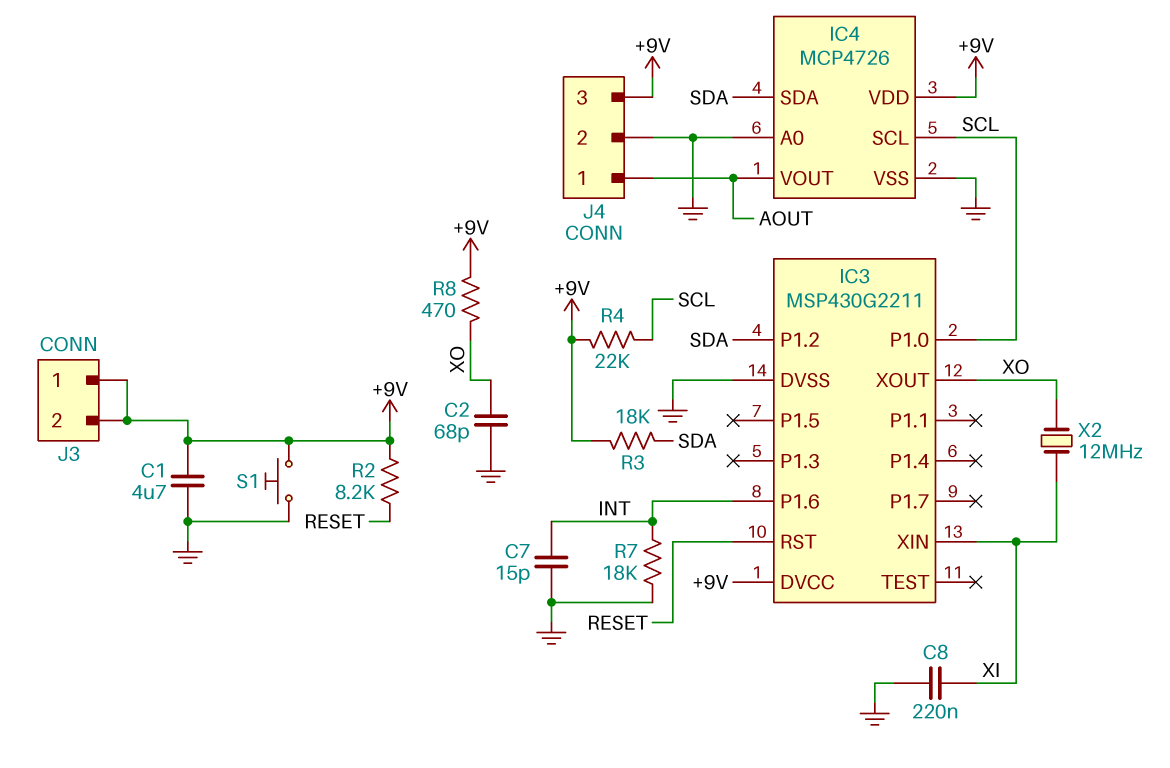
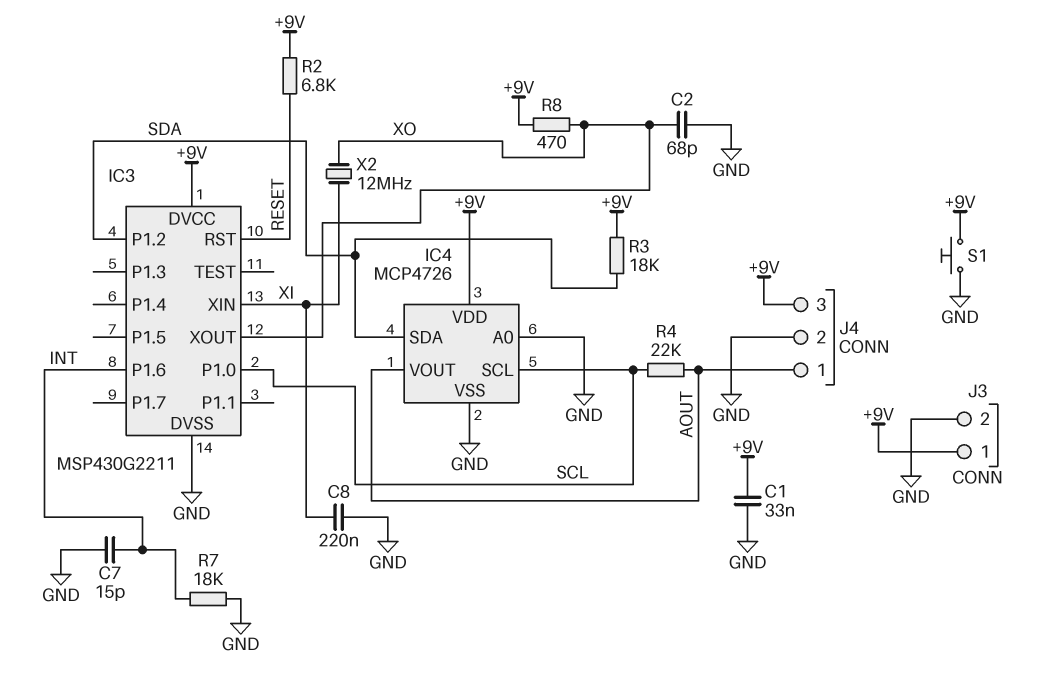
C1: 4.7uF (+9V, GND) -> 33nF (+9V, GND)
J3 pin 2: +9V -> GND
R2: 8.2k (+9V, RESET) -> 6.8k (+9V, RESET)
R4: 22k (+9V, SCL) -> 22k (AOUT, SCL)

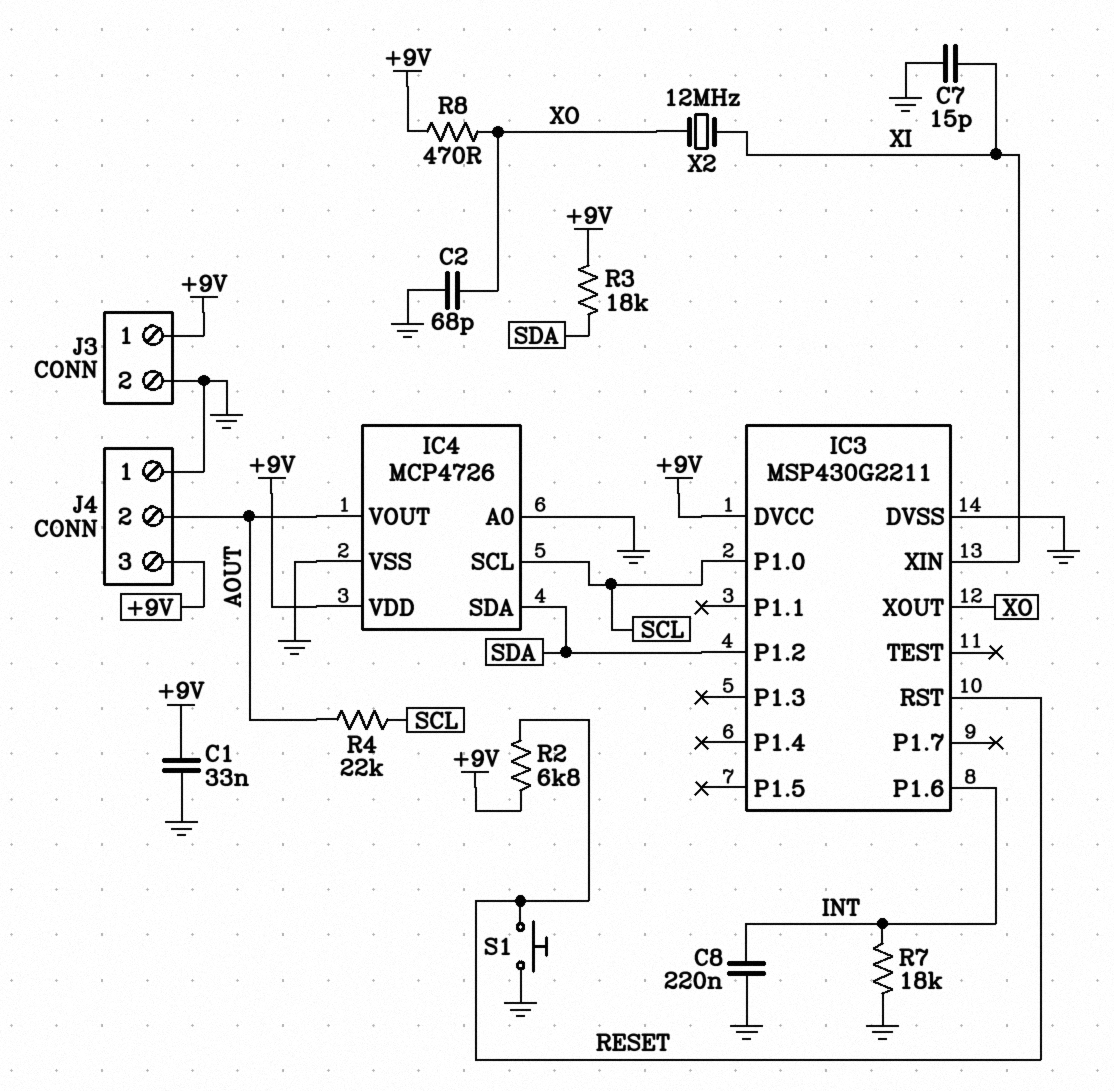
C7: 15pF (GND, INT) -> 15pF (GND, XI)
C8: 220nF (GND, XI) -> 220nF (GND, INT)
J4 pin 1: AOUT -> GND
J4 pin 2: GND -> AOUT
S1: button (+9V, GND) -> button (GND, RESET)

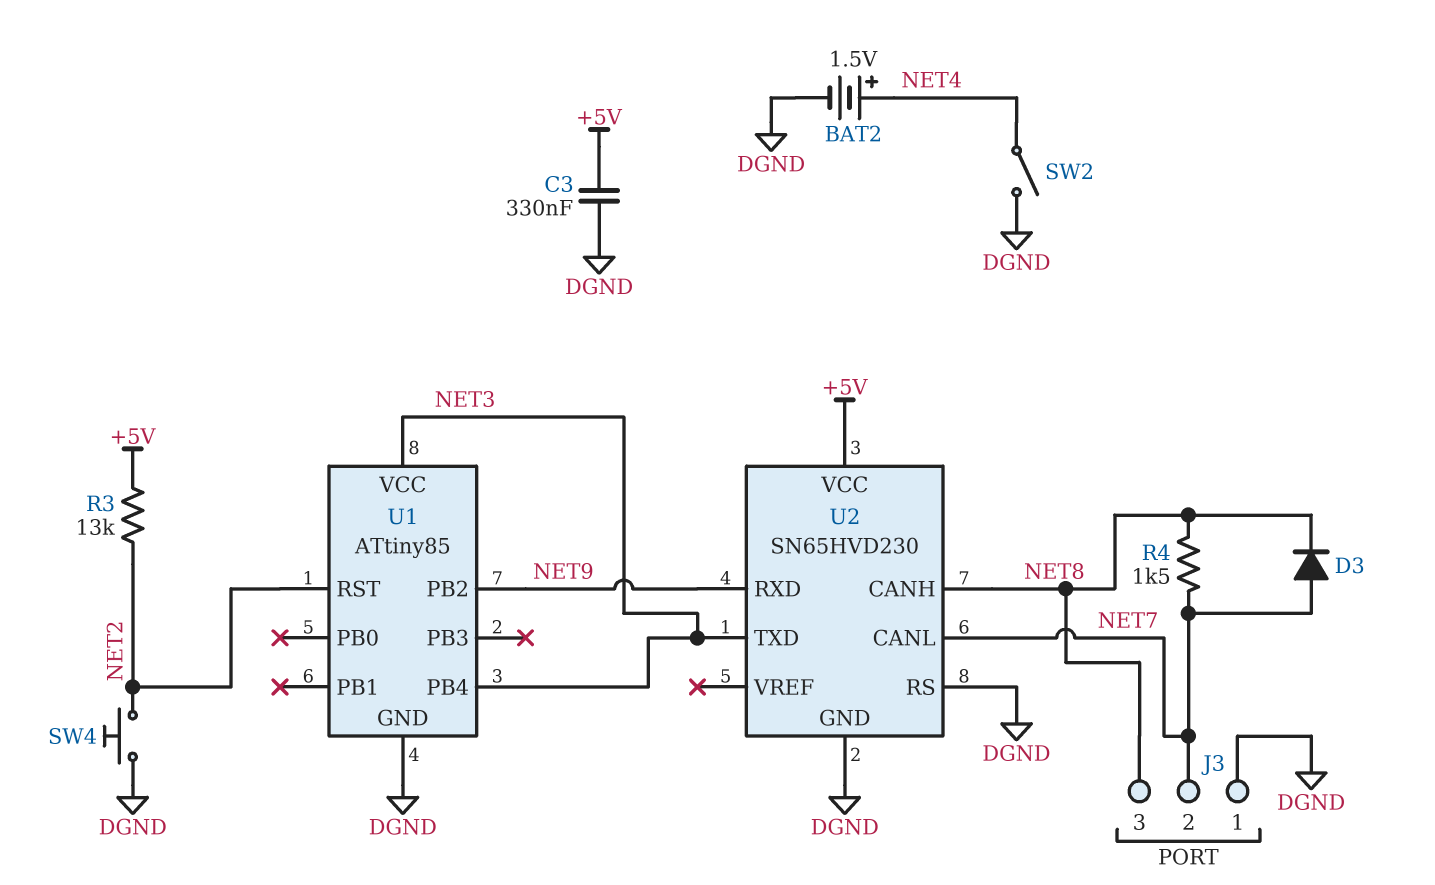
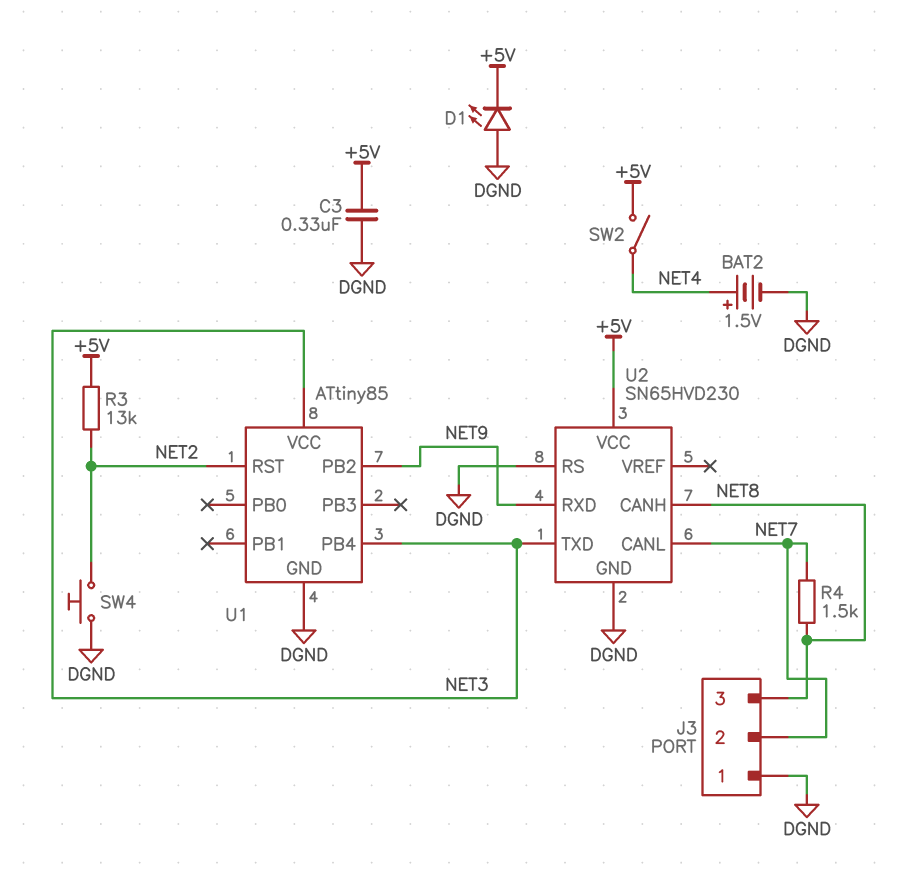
D1: none -> LED (A DGND, K +5V)
D3: diode (A NET7, K NET8) -> none
SW2: switch (DGND, NET4) -> switch (+5V, NET4)

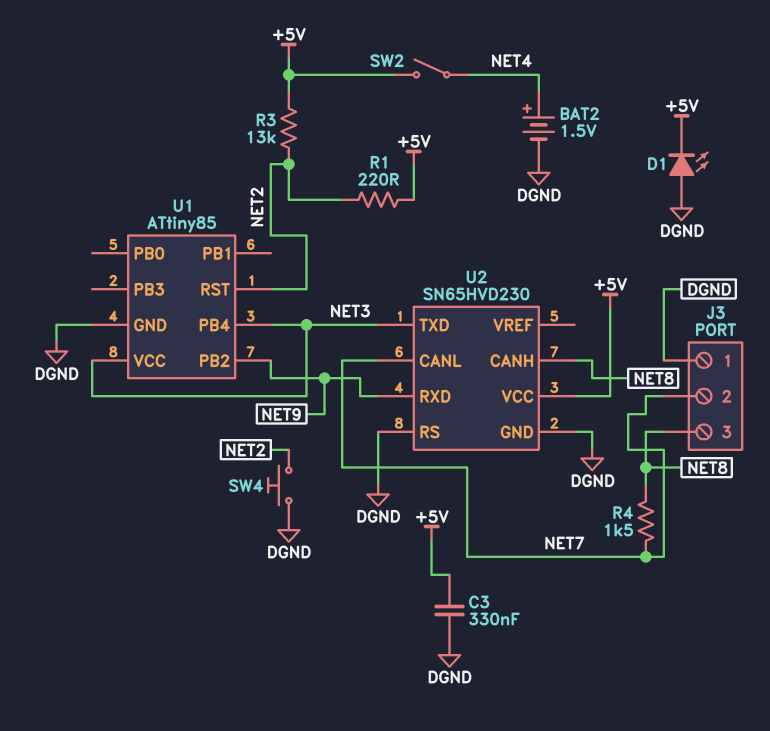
R1: none -> 220 (+5V, NET2)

====================

- WHAT YOU WILL DO -
Only the lines from the one that holds "R4: 22k (+9V, SCL) -> 22k (AOUT, SCL)" through the final line of the material should be reproduced, word for word, with the pictures omitted.

- TASK OUTPUT -
R4: 22k (+9V, SCL) -> 22k (AOUT, SCL)

C7: 15pF (GND, INT) -> 15pF (GND, XI)
C8: 220nF (GND, XI) -> 220nF (GND, INT)
J4 pin 1: AOUT -> GND
J4 pin 2: GND -> AOUT
S1: button (+9V, GND) -> button (GND, RESET)

D1: none -> LED (A DGND, K +5V)
D3: diode (A NET7, K NET8) -> none
SW2: switch (DGND, NET4) -> switch (+5V, NET4)

R1: none -> 220 (+5V, NET2)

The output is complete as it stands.